EXERCISE INSTRUCTIONS: To complete the exercise, repeat every record exactly as it stands.

[Dataset entries]
┌──
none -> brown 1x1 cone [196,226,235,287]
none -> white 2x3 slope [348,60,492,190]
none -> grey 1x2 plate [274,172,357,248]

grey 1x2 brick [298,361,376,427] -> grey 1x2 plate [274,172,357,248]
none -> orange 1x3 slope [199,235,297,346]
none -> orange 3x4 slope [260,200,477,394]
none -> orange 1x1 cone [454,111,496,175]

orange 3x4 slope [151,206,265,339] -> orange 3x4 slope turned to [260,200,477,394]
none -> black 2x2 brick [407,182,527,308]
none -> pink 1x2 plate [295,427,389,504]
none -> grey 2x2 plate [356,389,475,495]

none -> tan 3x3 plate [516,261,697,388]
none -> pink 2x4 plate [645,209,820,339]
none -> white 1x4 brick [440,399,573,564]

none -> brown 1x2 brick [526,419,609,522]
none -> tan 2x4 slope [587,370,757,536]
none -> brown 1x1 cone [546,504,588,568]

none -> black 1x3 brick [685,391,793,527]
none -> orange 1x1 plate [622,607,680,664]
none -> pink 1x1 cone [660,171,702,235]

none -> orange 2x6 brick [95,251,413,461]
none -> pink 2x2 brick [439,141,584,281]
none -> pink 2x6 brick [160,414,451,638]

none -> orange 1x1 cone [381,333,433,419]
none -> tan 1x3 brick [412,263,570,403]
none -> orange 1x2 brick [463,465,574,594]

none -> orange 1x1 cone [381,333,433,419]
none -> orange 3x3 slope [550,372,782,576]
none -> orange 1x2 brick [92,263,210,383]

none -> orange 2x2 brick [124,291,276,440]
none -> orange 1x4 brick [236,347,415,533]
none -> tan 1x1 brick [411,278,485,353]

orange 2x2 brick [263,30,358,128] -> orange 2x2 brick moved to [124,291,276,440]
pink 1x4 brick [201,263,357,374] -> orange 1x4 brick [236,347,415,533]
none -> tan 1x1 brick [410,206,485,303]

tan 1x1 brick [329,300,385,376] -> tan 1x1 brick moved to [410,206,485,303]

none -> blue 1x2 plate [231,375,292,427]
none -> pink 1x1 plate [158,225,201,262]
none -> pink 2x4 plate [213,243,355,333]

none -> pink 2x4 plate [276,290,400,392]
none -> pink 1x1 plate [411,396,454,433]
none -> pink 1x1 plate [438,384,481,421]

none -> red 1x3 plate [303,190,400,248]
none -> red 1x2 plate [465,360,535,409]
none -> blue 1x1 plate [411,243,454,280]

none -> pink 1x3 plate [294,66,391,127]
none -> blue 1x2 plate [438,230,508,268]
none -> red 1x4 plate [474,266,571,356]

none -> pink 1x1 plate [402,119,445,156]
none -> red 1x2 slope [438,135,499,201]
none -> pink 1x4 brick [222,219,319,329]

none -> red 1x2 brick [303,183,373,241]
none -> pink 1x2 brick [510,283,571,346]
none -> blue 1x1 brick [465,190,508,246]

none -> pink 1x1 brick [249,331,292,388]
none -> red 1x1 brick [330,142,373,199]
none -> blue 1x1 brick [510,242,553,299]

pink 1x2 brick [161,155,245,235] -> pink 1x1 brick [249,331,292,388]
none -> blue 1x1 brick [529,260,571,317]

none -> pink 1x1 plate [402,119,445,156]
└──
ANSWER SPACE:
none -> brown 1x1 cone [196,226,235,287]
none -> white 2x3 slope [348,60,492,190]
none -> grey 1x2 plate [274,172,357,248]

grey 1x2 brick [298,361,376,427] -> grey 1x2 plate [274,172,357,248]
none -> orange 1x3 slope [199,235,297,346]
none -> orange 3x4 slope [260,200,477,394]
none -> orange 1x1 cone [454,111,496,175]

orange 3x4 slope [151,206,265,339] -> orange 3x4 slope turned to [260,200,477,394]
none -> black 2x2 brick [407,182,527,308]
none -> pink 1x2 plate [295,427,389,504]
none -> grey 2x2 plate [356,389,475,495]

none -> tan 3x3 plate [516,261,697,388]
none -> pink 2x4 plate [645,209,820,339]
none -> white 1x4 brick [440,399,573,564]

none -> brown 1x2 brick [526,419,609,522]
none -> tan 2x4 slope [587,370,757,536]
none -> brown 1x1 cone [546,504,588,568]

none -> black 1x3 brick [685,391,793,527]
none -> orange 1x1 plate [622,607,680,664]
none -> pink 1x1 cone [660,171,702,235]

none -> orange 2x6 brick [95,251,413,461]
none -> pink 2x2 brick [439,141,584,281]
none -> pink 2x6 brick [160,414,451,638]

none -> orange 1x1 cone [381,333,433,419]
none -> tan 1x3 brick [412,263,570,403]
none -> orange 1x2 brick [463,465,574,594]

none -> orange 1x1 cone [381,333,433,419]
none -> orange 3x3 slope [550,372,782,576]
none -> orange 1x2 brick [92,263,210,383]

none -> orange 2x2 brick [124,291,276,440]
none -> orange 1x4 brick [236,347,415,533]
none -> tan 1x1 brick [411,278,485,353]

orange 2x2 brick [263,30,358,128] -> orange 2x2 brick moved to [124,291,276,440]
pink 1x4 brick [201,263,357,374] -> orange 1x4 brick [236,347,415,533]
none -> tan 1x1 brick [410,206,485,303]

tan 1x1 brick [329,300,385,376] -> tan 1x1 brick moved to [410,206,485,303]

none -> blue 1x2 plate [231,375,292,427]
none -> pink 1x1 plate [158,225,201,262]
none -> pink 2x4 plate [213,243,355,333]

none -> pink 2x4 plate [276,290,400,392]
none -> pink 1x1 plate [411,396,454,433]
none -> pink 1x1 plate [438,384,481,421]

none -> red 1x3 plate [303,190,400,248]
none -> red 1x2 plate [465,360,535,409]
none -> blue 1x1 plate [411,243,454,280]

none -> pink 1x3 plate [294,66,391,127]
none -> blue 1x2 plate [438,230,508,268]
none -> red 1x4 plate [474,266,571,356]

none -> pink 1x1 plate [402,119,445,156]
none -> red 1x2 slope [438,135,499,201]
none -> pink 1x4 brick [222,219,319,329]

none -> red 1x2 brick [303,183,373,241]
none -> pink 1x2 brick [510,283,571,346]
none -> blue 1x1 brick [465,190,508,246]

none -> pink 1x1 brick [249,331,292,388]
none -> red 1x1 brick [330,142,373,199]
none -> blue 1x1 brick [510,242,553,299]

pink 1x2 brick [161,155,245,235] -> pink 1x1 brick [249,331,292,388]
none -> blue 1x1 brick [529,260,571,317]

none -> pink 1x1 plate [402,119,445,156]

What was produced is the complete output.